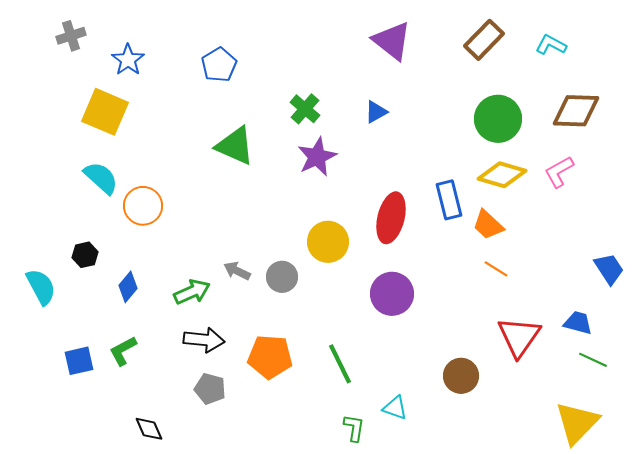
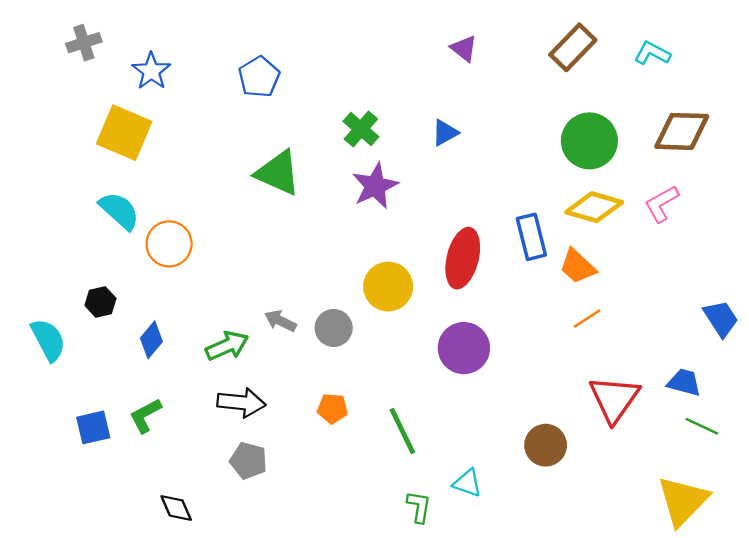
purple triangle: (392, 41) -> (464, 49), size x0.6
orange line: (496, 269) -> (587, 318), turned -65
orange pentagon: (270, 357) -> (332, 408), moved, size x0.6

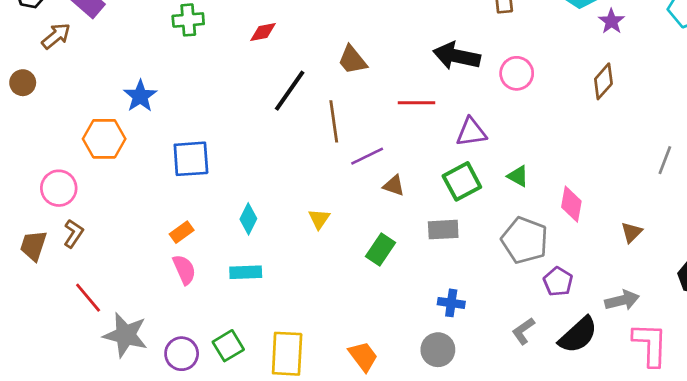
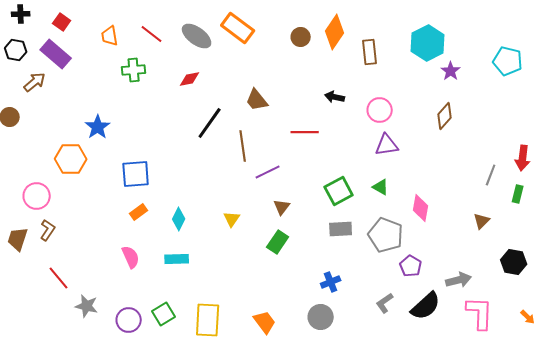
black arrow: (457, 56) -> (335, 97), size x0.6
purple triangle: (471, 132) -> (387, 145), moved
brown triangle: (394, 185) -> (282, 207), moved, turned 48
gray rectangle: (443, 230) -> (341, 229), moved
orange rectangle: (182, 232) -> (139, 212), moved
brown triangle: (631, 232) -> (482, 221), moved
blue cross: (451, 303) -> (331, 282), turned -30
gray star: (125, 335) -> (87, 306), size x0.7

---*---

### What you will do
Reproduce every line above exactly as written, omitting the images.

### Exercise result
purple triangle: (392, 41) -> (464, 49), size x0.6
orange line: (496, 269) -> (587, 318), turned -65
orange pentagon: (270, 357) -> (332, 408), moved, size x0.6

black arrow: (457, 56) -> (335, 97), size x0.6
purple triangle: (471, 132) -> (387, 145), moved
brown triangle: (394, 185) -> (282, 207), moved, turned 48
gray rectangle: (443, 230) -> (341, 229), moved
orange rectangle: (182, 232) -> (139, 212), moved
brown triangle: (631, 232) -> (482, 221), moved
blue cross: (451, 303) -> (331, 282), turned -30
gray star: (125, 335) -> (87, 306), size x0.7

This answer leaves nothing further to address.